INPUT DATA
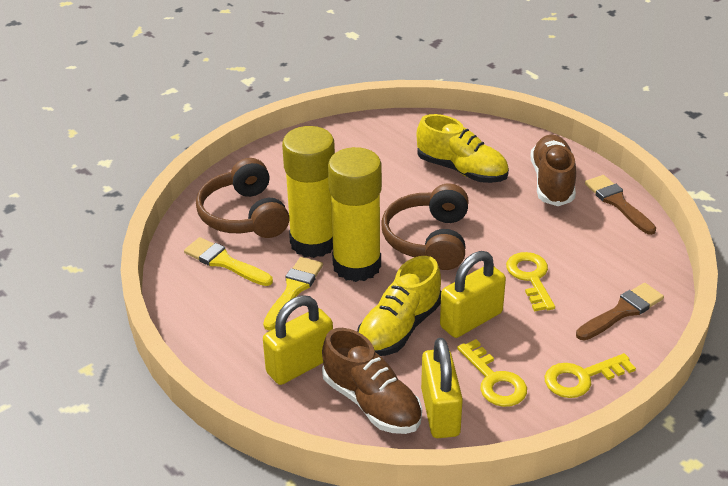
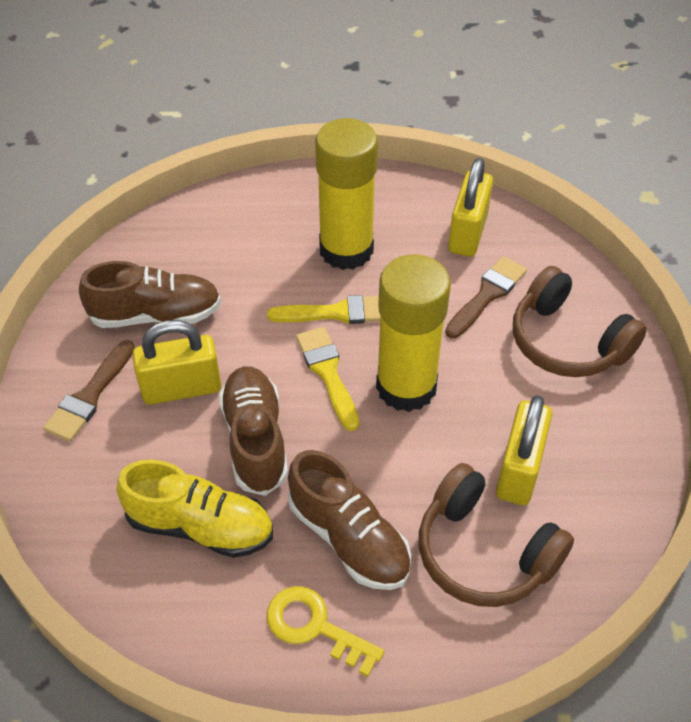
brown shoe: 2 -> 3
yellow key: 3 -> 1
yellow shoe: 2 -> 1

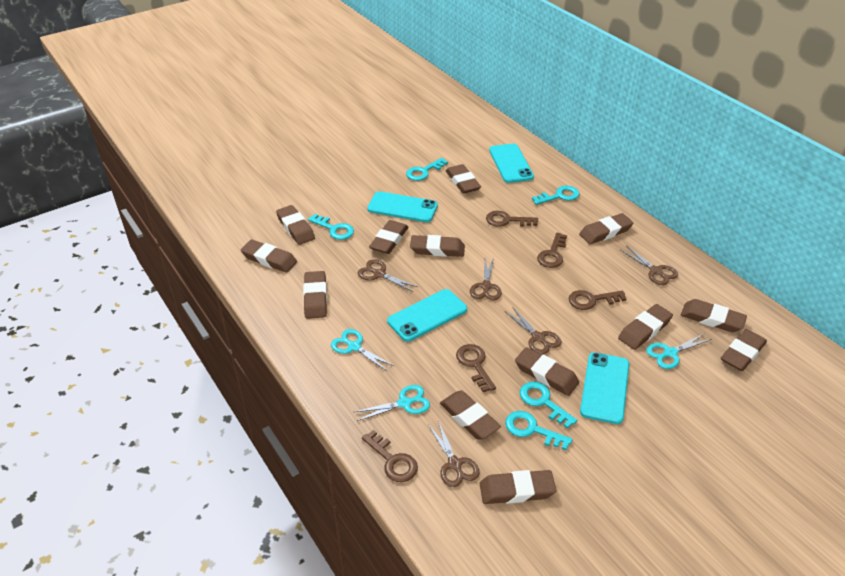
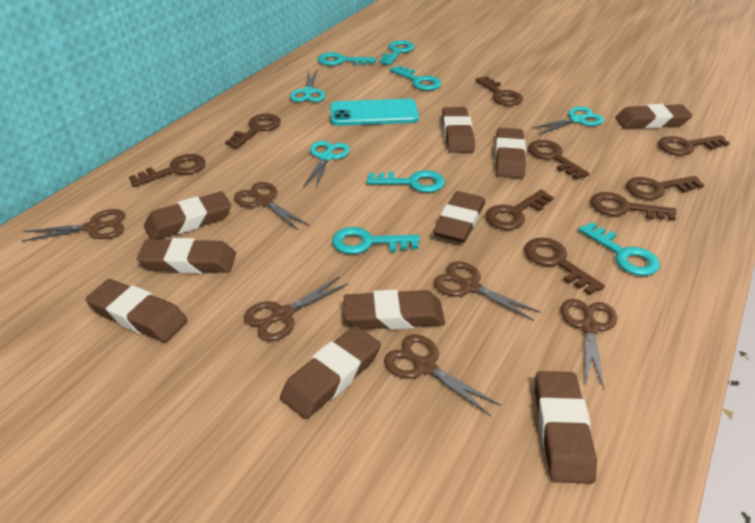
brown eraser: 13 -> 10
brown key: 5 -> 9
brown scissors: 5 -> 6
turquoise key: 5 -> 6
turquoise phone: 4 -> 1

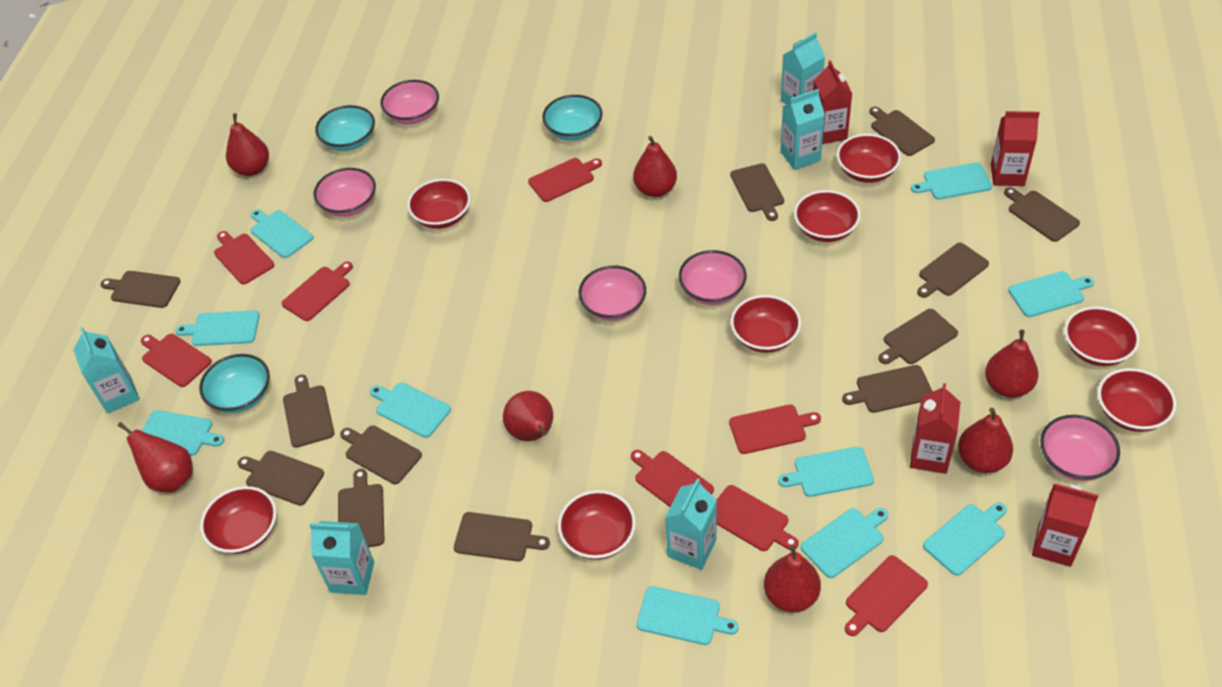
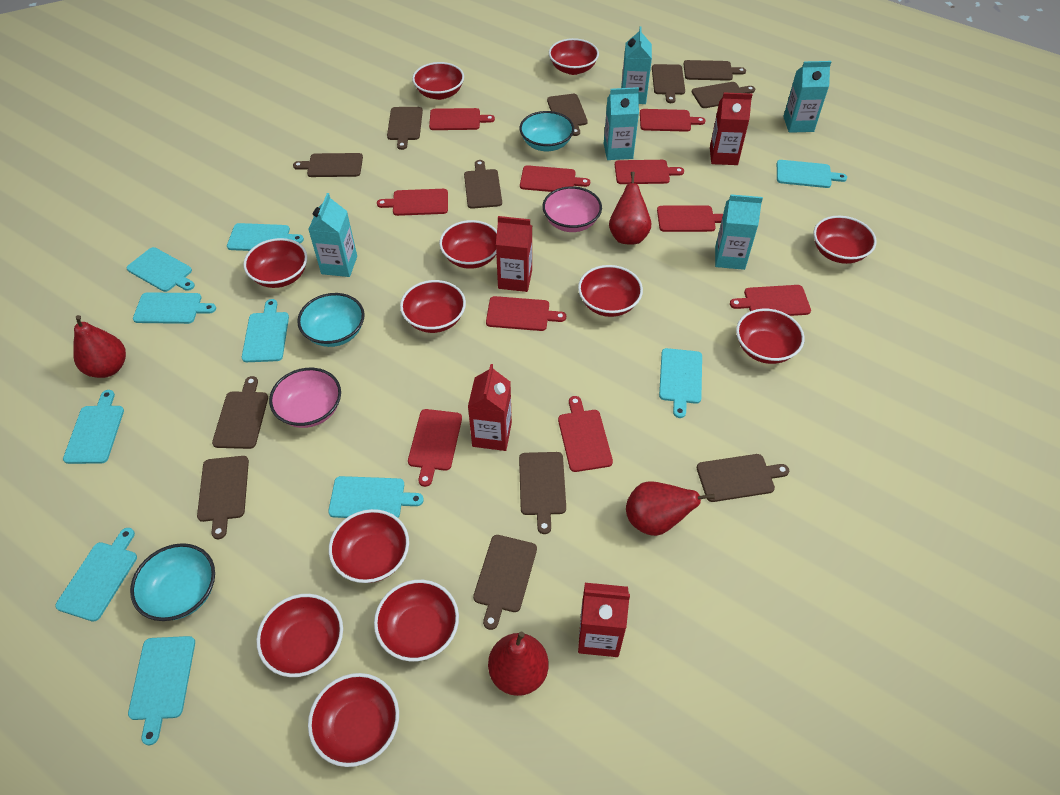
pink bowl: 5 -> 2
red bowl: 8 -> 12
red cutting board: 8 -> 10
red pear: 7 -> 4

TASK BRIEF
Verbatim, write out the line containing "brown scissors: 5 -> 6" and all later lines through the end of the records, leaving every picture out.

EXERCISE ANSWER
brown scissors: 5 -> 6
turquoise key: 5 -> 6
turquoise phone: 4 -> 1

pink bowl: 5 -> 2
red bowl: 8 -> 12
red cutting board: 8 -> 10
red pear: 7 -> 4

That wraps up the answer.